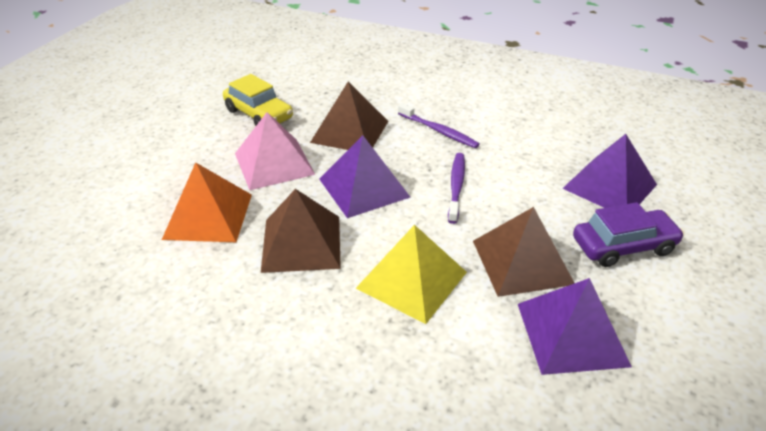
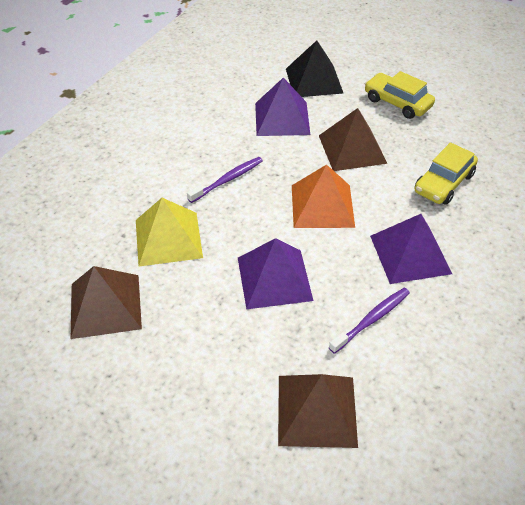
black pyramid: 0 -> 1
pink pyramid: 1 -> 0
purple car: 1 -> 0
yellow car: 1 -> 2

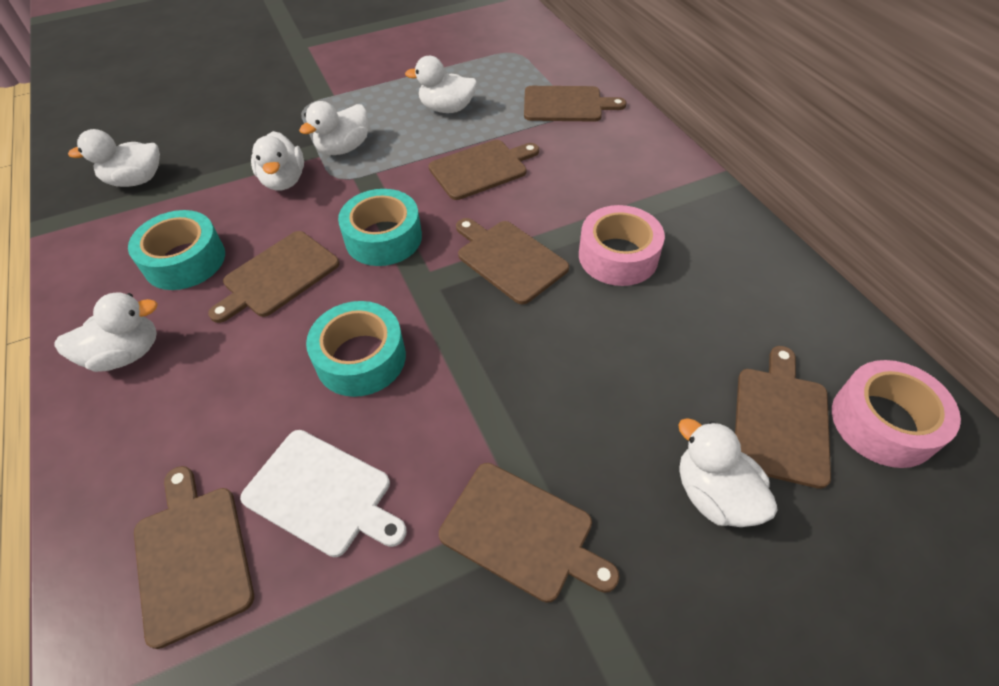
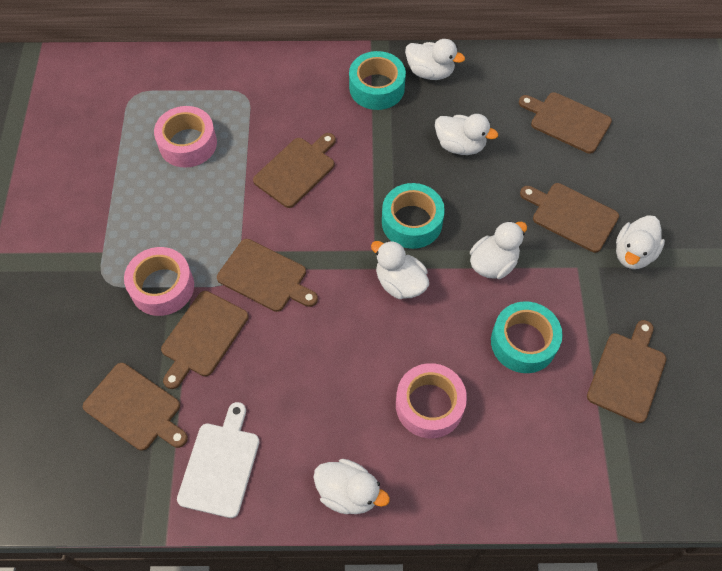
pink tape: 2 -> 3

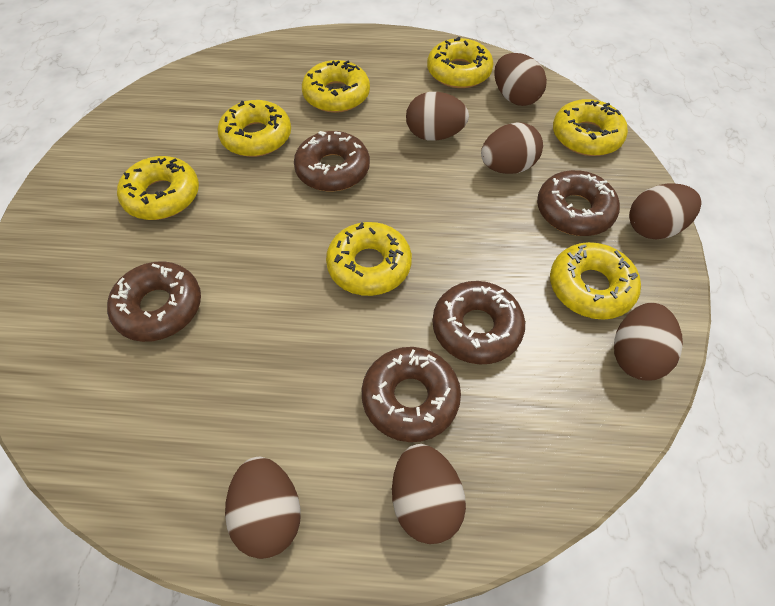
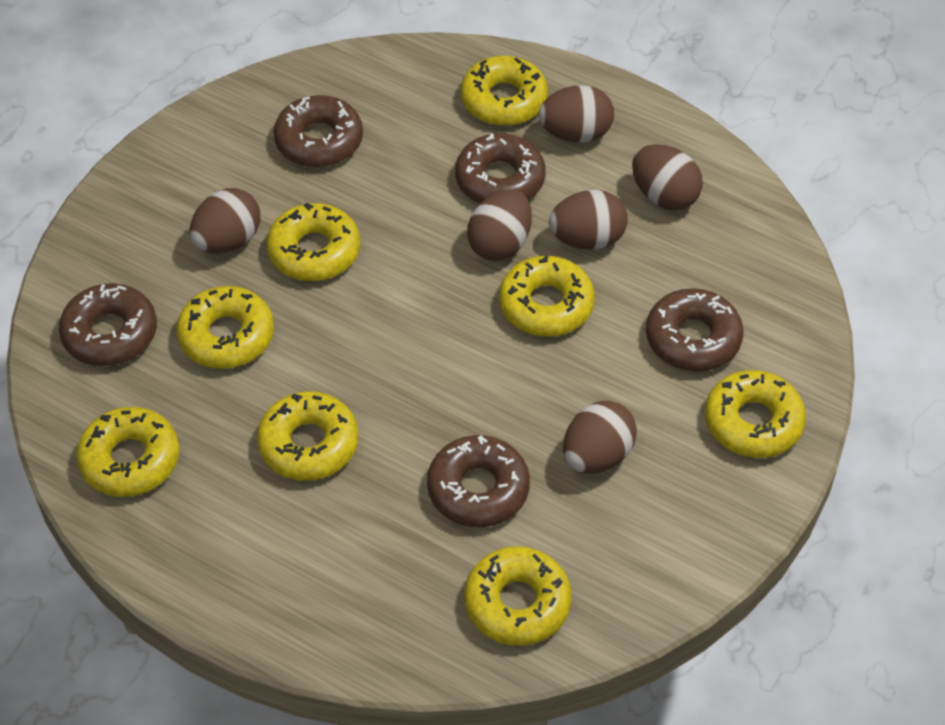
brown egg: 7 -> 6
yellow donut: 7 -> 8

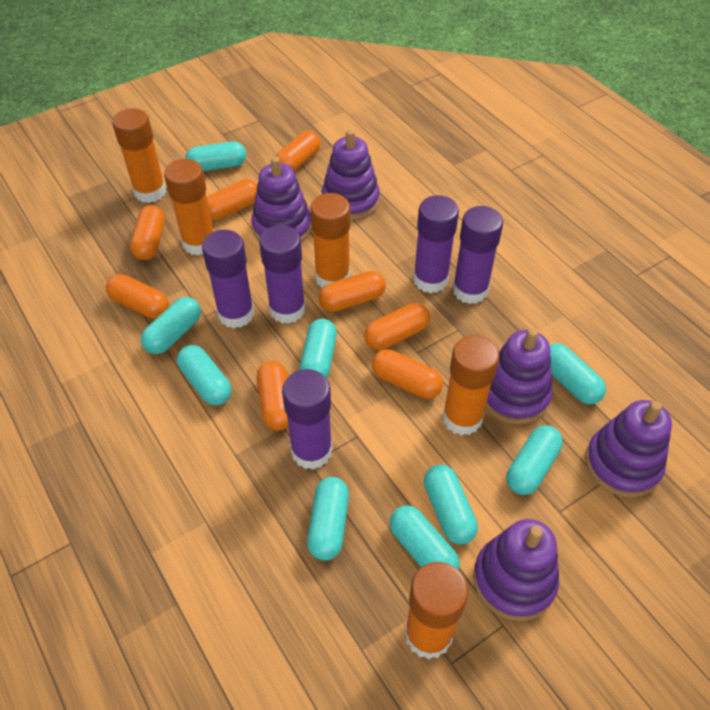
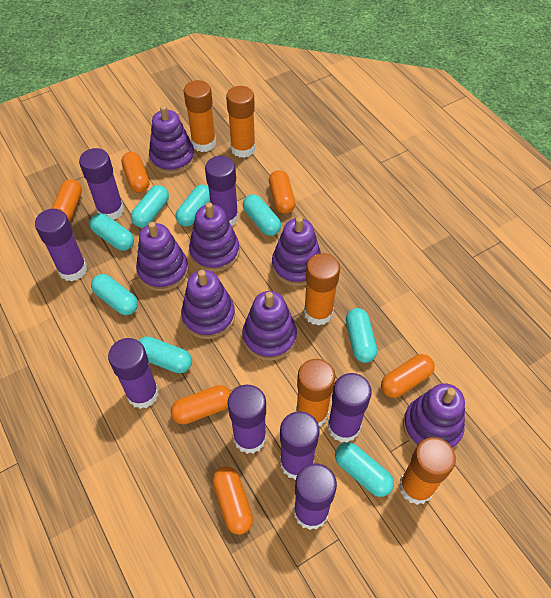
orange capsule: 8 -> 6
purple glue stick: 5 -> 8
purple stacking toy: 5 -> 7
turquoise capsule: 9 -> 8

▶ WORK INSTRUCTION
Print the listing exactly. No pictures belong in the copy.

▶ RESULT
black pyramid: 0 -> 1
pink pyramid: 1 -> 0
purple car: 1 -> 0
yellow car: 1 -> 2

pink tape: 2 -> 3

brown egg: 7 -> 6
yellow donut: 7 -> 8

orange capsule: 8 -> 6
purple glue stick: 5 -> 8
purple stacking toy: 5 -> 7
turquoise capsule: 9 -> 8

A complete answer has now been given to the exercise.